What you need to do: Find every line in the entries below that contains the string "repeat" and copy each one. Case matters.

# START OF Data shown

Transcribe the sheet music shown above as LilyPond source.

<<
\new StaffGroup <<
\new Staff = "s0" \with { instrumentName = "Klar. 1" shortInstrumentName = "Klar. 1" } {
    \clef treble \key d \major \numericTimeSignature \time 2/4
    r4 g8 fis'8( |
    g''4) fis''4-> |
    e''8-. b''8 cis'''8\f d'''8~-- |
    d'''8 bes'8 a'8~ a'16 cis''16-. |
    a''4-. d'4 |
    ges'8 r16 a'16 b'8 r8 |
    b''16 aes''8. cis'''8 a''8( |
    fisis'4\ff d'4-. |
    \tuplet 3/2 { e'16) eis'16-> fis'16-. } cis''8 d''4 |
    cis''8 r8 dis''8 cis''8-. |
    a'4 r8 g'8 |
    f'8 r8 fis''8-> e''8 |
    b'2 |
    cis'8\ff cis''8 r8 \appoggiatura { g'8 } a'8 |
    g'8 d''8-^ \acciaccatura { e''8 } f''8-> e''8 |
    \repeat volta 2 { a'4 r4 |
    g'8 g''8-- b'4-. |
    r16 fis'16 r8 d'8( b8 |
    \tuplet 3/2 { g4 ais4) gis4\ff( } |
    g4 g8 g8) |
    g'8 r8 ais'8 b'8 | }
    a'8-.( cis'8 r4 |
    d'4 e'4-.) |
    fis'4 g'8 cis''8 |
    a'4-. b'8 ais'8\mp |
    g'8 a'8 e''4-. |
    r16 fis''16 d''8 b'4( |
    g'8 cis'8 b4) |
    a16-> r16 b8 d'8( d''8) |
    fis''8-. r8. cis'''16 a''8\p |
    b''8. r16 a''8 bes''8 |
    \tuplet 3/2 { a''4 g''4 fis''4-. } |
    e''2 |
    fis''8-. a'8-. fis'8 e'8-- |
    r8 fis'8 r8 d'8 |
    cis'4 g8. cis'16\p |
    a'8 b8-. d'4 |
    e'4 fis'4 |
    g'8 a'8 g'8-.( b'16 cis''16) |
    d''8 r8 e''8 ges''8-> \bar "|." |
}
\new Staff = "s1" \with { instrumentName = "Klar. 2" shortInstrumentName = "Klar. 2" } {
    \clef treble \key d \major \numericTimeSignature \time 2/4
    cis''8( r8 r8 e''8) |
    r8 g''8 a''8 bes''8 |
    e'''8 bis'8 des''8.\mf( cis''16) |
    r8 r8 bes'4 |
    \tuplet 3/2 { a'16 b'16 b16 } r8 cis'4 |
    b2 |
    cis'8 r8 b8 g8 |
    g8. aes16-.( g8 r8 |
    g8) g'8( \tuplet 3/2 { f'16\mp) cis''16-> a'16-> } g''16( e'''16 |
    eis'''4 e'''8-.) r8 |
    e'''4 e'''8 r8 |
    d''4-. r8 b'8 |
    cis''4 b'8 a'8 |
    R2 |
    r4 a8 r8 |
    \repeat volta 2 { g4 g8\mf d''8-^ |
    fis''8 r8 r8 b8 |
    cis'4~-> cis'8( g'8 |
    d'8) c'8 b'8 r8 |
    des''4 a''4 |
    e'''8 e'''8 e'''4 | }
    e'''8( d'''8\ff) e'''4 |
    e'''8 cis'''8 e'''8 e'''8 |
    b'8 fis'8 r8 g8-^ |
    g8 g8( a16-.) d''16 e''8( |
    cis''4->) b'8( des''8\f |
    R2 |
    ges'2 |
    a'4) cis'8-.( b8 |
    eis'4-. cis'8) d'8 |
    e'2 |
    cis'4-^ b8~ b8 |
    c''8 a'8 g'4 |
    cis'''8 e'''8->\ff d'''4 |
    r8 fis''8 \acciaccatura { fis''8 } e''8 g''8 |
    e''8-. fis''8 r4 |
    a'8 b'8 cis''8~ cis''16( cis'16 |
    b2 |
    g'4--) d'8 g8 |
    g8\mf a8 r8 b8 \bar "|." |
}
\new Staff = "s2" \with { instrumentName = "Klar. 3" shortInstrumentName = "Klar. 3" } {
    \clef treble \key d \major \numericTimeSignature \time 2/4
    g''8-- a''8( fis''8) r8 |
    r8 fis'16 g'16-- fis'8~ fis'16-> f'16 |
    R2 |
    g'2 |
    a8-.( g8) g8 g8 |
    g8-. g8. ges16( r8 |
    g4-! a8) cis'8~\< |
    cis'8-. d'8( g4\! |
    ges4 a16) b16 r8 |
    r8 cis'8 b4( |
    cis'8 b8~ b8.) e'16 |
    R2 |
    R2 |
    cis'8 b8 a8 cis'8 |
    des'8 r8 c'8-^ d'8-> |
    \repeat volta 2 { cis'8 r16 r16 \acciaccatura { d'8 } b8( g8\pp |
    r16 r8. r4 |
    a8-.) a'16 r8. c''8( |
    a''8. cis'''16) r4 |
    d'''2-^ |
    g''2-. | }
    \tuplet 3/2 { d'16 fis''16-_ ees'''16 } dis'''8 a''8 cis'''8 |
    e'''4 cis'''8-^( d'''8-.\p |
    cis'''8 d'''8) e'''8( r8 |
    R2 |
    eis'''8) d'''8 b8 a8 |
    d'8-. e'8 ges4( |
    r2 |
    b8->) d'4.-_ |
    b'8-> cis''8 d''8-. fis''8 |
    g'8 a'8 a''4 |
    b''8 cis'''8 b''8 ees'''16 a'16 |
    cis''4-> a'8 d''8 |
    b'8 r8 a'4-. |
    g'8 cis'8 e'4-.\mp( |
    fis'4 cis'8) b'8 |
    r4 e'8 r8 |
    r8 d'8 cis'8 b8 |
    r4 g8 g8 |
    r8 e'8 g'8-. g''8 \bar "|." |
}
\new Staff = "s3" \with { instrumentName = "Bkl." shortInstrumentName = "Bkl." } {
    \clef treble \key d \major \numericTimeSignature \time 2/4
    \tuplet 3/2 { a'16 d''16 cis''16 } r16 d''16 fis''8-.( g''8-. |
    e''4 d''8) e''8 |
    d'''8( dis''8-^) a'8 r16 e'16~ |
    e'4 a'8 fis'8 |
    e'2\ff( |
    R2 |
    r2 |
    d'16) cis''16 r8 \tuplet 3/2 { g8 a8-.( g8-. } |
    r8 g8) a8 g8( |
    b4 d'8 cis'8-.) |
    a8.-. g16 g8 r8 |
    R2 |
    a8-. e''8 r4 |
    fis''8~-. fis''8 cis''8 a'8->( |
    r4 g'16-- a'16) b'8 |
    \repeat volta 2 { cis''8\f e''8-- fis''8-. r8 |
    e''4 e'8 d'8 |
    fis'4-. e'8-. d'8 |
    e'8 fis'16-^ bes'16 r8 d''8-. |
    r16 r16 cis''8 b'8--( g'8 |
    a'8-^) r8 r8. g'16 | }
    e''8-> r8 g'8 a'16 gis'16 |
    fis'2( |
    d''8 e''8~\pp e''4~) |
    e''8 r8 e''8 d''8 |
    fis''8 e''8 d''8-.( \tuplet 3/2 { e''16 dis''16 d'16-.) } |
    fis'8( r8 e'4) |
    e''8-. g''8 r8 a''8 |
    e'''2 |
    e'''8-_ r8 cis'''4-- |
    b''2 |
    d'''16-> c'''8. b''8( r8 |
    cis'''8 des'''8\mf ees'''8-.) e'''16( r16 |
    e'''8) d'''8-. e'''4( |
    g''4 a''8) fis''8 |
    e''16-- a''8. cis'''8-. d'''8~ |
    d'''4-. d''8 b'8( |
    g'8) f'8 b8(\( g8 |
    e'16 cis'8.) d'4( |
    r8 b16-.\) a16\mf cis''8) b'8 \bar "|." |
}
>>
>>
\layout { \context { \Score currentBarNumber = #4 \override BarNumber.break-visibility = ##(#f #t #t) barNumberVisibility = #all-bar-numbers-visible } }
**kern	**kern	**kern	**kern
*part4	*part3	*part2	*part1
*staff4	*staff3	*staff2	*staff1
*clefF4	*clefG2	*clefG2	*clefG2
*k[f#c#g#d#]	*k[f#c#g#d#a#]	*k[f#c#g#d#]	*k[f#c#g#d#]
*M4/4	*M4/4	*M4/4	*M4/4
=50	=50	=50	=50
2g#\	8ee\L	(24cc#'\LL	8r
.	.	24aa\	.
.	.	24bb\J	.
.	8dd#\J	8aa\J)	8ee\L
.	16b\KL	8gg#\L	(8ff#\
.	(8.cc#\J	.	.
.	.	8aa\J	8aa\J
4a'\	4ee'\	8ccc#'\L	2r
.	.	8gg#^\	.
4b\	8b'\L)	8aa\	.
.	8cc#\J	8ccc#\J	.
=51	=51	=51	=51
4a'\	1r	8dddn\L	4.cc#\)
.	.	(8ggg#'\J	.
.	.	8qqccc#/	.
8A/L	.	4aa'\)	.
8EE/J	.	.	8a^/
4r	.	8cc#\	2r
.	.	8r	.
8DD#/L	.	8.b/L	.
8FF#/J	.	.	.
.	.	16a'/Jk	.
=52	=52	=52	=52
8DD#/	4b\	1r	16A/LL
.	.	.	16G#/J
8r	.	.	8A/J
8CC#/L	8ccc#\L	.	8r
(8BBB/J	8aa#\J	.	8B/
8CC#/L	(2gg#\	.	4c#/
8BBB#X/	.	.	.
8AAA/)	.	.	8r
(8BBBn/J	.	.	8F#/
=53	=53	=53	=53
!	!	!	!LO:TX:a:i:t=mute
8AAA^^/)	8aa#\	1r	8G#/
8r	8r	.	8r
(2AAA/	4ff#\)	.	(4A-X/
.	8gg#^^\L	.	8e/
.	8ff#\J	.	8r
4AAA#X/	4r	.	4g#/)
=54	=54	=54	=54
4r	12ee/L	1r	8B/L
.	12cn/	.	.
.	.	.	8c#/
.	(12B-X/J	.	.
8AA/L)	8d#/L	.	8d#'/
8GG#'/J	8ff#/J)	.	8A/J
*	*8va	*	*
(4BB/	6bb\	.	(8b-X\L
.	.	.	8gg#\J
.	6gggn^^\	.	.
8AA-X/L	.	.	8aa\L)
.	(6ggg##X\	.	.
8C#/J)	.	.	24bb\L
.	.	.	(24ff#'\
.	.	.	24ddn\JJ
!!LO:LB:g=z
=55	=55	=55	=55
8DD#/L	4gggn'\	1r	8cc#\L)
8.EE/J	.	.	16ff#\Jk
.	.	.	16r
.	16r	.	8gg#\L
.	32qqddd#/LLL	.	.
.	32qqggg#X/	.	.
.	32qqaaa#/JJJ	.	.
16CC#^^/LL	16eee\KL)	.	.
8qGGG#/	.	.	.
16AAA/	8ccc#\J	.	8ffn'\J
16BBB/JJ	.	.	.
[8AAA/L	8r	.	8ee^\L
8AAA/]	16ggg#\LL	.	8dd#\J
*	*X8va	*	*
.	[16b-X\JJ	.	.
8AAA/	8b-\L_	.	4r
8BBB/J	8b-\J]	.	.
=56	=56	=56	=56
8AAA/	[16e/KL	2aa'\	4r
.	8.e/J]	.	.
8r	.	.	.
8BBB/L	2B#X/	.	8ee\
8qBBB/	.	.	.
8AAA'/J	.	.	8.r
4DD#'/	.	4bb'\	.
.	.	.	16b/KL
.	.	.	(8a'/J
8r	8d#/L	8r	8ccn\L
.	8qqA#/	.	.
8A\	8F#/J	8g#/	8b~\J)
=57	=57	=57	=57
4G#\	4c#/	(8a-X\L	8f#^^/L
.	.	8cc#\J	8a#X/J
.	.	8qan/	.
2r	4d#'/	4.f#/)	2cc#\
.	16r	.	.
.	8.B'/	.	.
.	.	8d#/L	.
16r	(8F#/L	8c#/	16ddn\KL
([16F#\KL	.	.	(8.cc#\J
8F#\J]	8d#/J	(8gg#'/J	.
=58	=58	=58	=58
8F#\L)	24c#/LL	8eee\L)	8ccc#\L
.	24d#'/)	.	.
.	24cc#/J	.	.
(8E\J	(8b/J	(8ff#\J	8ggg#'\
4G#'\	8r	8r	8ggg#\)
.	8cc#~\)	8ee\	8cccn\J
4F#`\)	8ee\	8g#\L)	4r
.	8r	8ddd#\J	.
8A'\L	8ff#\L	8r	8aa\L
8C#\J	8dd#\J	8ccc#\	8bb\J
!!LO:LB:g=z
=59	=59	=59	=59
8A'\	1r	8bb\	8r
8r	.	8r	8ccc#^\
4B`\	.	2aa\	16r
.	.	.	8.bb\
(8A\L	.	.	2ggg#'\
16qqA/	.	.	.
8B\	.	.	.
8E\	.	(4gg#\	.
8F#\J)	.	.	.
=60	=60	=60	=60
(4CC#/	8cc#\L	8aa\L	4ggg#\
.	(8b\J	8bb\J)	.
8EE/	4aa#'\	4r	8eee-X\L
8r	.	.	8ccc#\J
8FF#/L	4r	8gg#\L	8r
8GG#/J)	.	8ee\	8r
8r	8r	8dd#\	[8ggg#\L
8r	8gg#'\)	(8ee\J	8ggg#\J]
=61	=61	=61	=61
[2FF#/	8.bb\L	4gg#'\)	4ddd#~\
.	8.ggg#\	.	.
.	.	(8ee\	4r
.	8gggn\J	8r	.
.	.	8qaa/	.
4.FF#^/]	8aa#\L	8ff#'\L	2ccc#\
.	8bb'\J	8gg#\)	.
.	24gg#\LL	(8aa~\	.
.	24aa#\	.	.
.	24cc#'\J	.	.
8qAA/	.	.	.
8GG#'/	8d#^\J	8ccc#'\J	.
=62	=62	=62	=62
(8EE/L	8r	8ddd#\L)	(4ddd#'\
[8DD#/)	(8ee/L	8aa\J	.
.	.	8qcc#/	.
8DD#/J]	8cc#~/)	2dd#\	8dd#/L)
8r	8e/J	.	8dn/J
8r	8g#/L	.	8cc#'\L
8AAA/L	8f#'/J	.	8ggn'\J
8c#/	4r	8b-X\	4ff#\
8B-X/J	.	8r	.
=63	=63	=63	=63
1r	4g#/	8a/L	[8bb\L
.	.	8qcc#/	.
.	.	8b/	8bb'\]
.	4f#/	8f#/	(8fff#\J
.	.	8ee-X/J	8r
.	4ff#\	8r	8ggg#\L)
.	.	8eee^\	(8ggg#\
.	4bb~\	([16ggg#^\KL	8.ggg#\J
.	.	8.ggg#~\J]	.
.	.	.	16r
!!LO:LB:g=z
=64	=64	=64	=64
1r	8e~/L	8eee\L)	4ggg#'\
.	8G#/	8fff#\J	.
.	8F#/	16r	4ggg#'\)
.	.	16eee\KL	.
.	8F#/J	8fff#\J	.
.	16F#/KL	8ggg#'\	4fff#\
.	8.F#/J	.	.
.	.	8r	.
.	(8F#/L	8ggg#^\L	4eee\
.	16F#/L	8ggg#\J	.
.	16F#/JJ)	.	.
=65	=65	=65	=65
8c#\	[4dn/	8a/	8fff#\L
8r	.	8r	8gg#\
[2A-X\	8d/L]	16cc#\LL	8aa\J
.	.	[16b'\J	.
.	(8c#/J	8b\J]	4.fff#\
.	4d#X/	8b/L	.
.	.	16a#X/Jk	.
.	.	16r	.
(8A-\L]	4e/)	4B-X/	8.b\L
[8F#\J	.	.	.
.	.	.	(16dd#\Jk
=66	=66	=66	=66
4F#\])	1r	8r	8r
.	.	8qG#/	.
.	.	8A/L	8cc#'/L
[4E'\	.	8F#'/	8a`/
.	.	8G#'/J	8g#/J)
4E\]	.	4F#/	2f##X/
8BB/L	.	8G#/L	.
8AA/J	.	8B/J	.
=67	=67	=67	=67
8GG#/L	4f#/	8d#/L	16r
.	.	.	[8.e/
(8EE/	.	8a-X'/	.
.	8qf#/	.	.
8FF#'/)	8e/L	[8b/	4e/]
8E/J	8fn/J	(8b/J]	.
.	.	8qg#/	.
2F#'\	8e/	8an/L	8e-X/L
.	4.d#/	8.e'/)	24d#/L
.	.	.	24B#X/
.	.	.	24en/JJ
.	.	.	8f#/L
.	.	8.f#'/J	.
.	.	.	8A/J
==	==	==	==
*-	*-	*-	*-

# END OF Data shown

The result:
    \repeat volta 2 { a'4 r4 |
    \repeat volta 2 { g4 g8\mf d''8-^ |
    \repeat volta 2 { cis'8 r16 r16 \acciaccatura { d'8 } b8( g8\pp |
    \repeat volta 2 { cis''8\f e''8-- fis''8-. r8 |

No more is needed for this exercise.